:: Exercise instructions ::
Your reply should be only the number of lines in the records that contain the word "sufodime".

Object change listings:
────────────────

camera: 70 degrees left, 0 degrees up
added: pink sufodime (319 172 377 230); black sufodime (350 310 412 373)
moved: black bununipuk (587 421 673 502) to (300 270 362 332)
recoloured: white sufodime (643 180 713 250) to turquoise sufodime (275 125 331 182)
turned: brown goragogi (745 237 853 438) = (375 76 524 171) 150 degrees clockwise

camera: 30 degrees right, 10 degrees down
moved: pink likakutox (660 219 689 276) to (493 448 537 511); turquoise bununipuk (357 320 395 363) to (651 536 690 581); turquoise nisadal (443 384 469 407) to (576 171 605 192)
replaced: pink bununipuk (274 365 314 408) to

────────────────

:: Exercise response ::
2